Your instructions
Please find every line in the entries below that contains the string "none", and copy it.

Information provided section start

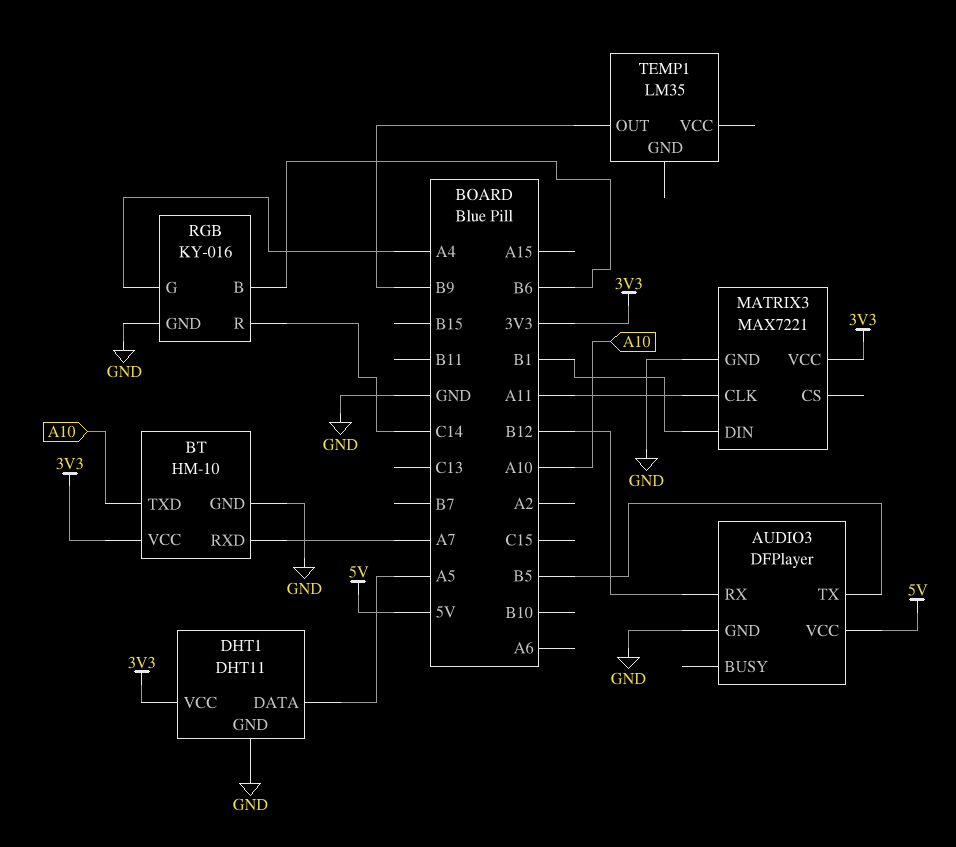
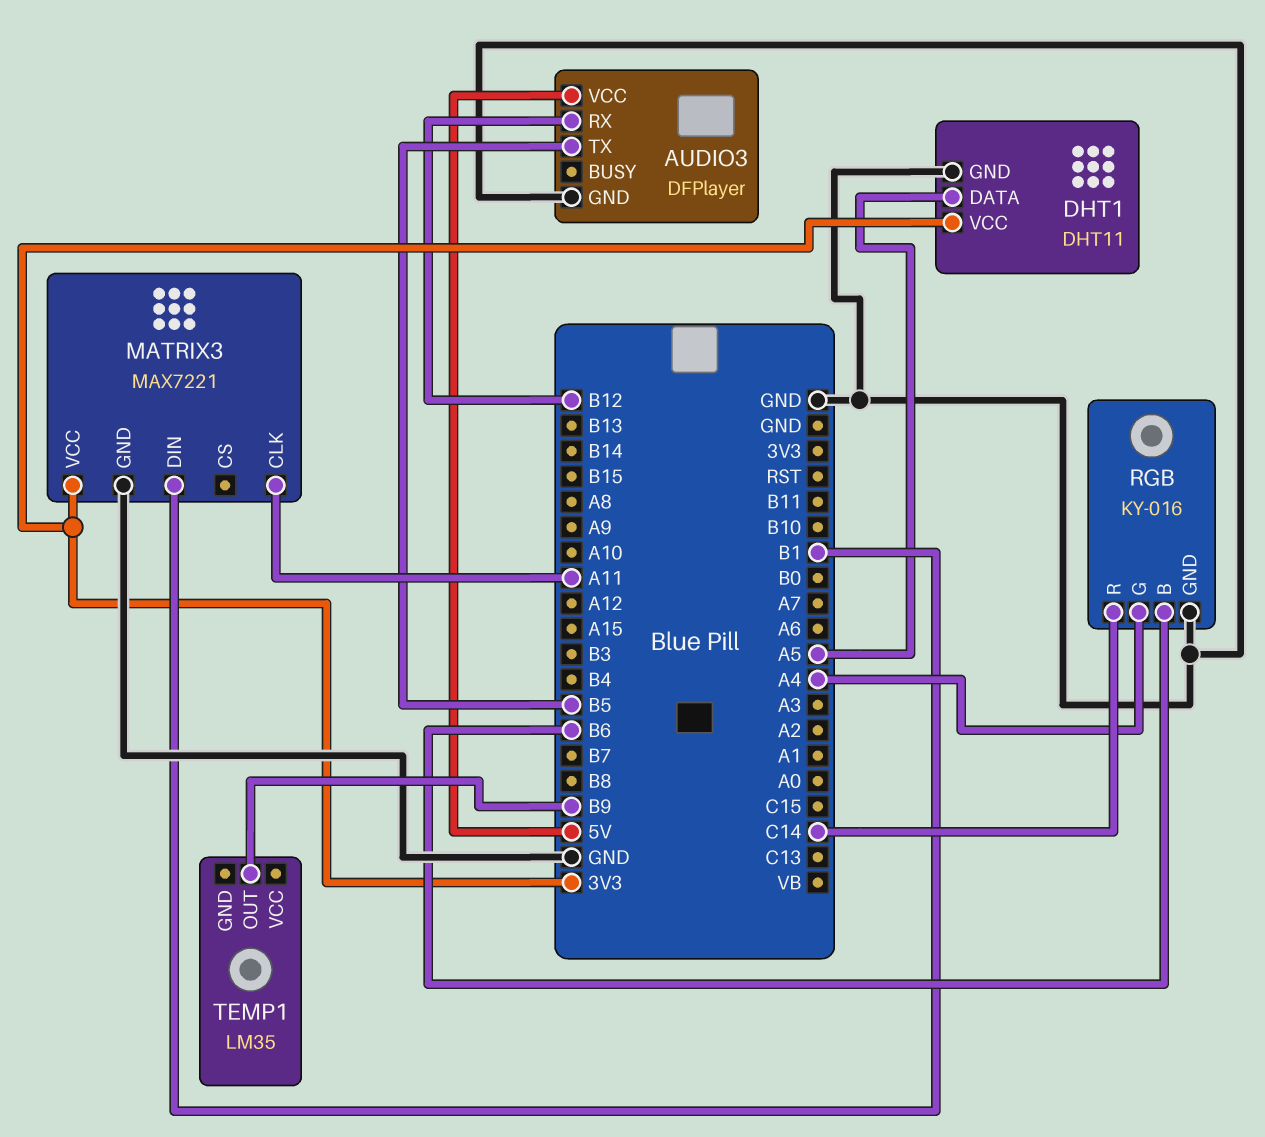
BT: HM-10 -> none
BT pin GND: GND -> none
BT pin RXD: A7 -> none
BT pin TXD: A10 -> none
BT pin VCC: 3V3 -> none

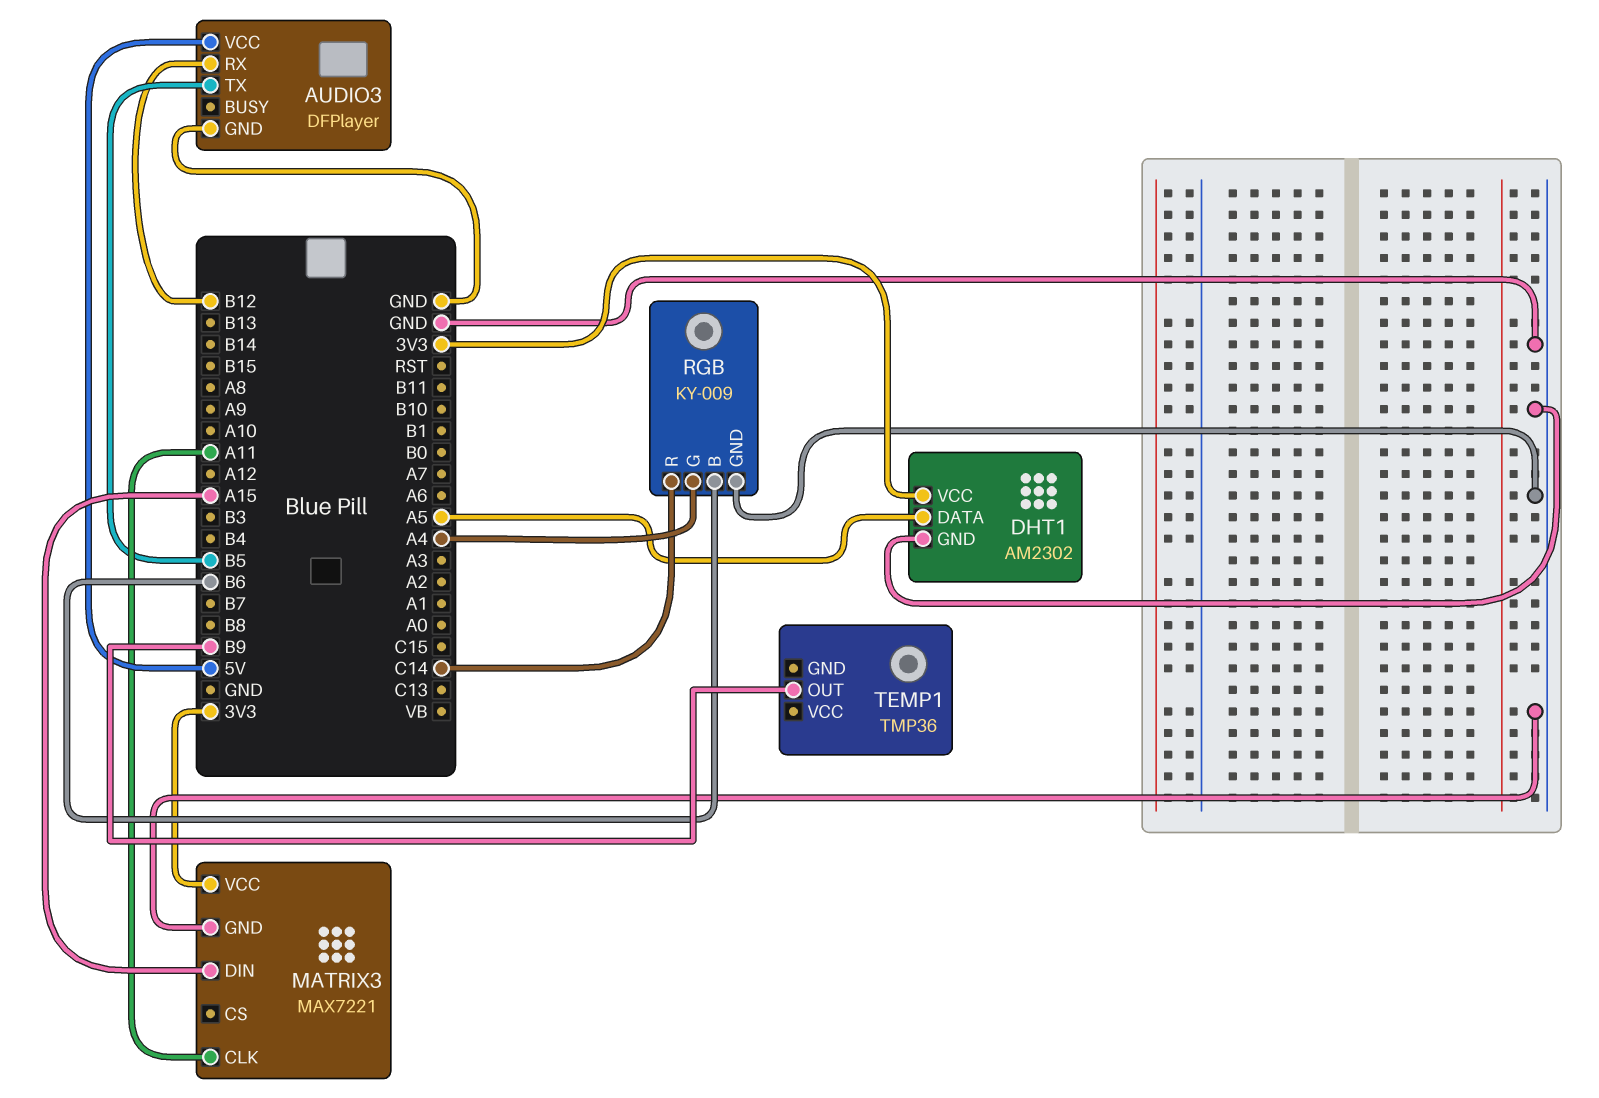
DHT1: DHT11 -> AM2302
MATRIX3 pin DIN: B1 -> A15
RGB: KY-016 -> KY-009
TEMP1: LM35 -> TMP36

Information provided section end

Solution for this exercise
BT: HM-10 -> none
BT pin GND: GND -> none
BT pin RXD: A7 -> none
BT pin TXD: A10 -> none
BT pin VCC: 3V3 -> none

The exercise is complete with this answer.